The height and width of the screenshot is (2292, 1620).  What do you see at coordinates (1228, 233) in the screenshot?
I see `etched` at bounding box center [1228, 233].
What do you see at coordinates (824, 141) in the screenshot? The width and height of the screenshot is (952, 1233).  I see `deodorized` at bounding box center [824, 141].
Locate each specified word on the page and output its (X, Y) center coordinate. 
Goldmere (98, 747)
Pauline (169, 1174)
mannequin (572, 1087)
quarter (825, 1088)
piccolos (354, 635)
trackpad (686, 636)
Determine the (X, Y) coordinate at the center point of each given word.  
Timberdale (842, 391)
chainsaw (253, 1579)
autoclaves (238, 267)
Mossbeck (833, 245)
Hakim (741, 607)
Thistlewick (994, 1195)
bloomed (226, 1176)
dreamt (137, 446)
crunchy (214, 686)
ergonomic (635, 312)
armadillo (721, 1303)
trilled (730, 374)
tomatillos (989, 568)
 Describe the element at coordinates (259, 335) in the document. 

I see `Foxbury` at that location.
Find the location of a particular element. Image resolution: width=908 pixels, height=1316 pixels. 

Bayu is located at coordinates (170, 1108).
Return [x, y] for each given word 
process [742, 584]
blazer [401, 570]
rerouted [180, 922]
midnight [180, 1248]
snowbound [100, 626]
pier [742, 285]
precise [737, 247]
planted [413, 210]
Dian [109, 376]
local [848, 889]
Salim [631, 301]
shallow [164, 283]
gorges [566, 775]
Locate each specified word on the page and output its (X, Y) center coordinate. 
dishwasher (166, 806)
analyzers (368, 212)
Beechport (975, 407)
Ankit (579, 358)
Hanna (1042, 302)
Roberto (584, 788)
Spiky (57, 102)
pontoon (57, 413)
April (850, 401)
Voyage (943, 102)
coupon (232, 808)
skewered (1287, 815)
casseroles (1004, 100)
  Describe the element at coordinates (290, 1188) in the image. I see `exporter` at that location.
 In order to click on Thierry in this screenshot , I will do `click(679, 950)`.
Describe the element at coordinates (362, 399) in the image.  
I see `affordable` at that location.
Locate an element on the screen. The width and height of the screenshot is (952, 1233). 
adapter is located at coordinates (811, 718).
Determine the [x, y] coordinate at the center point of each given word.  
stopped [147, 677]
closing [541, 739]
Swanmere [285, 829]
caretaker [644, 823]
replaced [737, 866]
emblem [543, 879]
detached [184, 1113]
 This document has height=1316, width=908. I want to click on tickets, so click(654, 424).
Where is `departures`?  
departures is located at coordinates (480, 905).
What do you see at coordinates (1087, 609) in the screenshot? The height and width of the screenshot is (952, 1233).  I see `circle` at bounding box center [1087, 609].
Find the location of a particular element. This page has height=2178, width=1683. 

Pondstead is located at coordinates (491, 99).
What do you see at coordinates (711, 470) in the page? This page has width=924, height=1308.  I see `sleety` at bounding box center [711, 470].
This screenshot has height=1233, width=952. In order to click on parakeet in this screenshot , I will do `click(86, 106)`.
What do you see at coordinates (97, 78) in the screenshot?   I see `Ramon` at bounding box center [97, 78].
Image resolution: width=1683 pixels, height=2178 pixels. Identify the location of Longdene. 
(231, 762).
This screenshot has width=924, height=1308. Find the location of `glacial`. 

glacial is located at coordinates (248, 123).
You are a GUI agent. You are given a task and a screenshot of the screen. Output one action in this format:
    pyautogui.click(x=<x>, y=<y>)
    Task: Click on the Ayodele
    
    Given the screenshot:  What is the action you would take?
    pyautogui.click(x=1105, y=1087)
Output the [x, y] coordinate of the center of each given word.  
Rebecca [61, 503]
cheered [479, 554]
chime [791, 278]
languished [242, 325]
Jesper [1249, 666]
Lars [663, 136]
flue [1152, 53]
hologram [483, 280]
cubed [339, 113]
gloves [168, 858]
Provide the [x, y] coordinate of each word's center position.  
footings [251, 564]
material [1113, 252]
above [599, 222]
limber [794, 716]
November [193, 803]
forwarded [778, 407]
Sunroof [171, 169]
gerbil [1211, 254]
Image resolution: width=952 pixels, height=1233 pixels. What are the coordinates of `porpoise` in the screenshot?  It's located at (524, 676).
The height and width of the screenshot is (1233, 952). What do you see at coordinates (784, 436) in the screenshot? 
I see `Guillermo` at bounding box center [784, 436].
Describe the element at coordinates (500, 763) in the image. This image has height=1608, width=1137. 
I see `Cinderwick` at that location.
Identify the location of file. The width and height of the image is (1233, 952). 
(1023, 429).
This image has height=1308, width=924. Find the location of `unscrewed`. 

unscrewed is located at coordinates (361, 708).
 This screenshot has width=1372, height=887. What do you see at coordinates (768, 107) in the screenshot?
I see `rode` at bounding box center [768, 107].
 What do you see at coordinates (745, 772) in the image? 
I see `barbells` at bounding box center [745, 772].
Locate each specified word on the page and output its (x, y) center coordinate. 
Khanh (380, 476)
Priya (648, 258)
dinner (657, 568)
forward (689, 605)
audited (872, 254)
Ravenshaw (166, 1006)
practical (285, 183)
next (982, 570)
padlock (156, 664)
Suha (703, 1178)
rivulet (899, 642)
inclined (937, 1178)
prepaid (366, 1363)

··········

• _Given request_
Reproduce, without changes, the part of the data above that opens with the line containing "Ankit (579, 358)" and closes with the line containing "Pondstead is located". Include both of these lines.

• _Worked solution_
Ankit (579, 358)
Hanna (1042, 302)
Roberto (584, 788)
Spiky (57, 102)
pontoon (57, 413)
April (850, 401)
Voyage (943, 102)
coupon (232, 808)
skewered (1287, 815)
casseroles (1004, 100)
  Describe the element at coordinates (290, 1188) in the image. I see `exporter` at that location.
 In order to click on Thierry in this screenshot , I will do `click(679, 950)`.
Describe the element at coordinates (362, 399) in the image.  
I see `affordable` at that location.
Locate an element on the screen. The width and height of the screenshot is (952, 1233). 
adapter is located at coordinates (811, 718).
Determine the [x, y] coordinate at the center point of each given word.  
stopped [147, 677]
closing [541, 739]
Swanmere [285, 829]
caretaker [644, 823]
replaced [737, 866]
emblem [543, 879]
detached [184, 1113]
 This document has height=1316, width=908. I want to click on tickets, so click(654, 424).
Where is `departures`?  
departures is located at coordinates (480, 905).
What do you see at coordinates (1087, 609) in the screenshot? The height and width of the screenshot is (952, 1233).  I see `circle` at bounding box center [1087, 609].
Find the location of a particular element. This page has height=2178, width=1683. 

Pondstead is located at coordinates (491, 99).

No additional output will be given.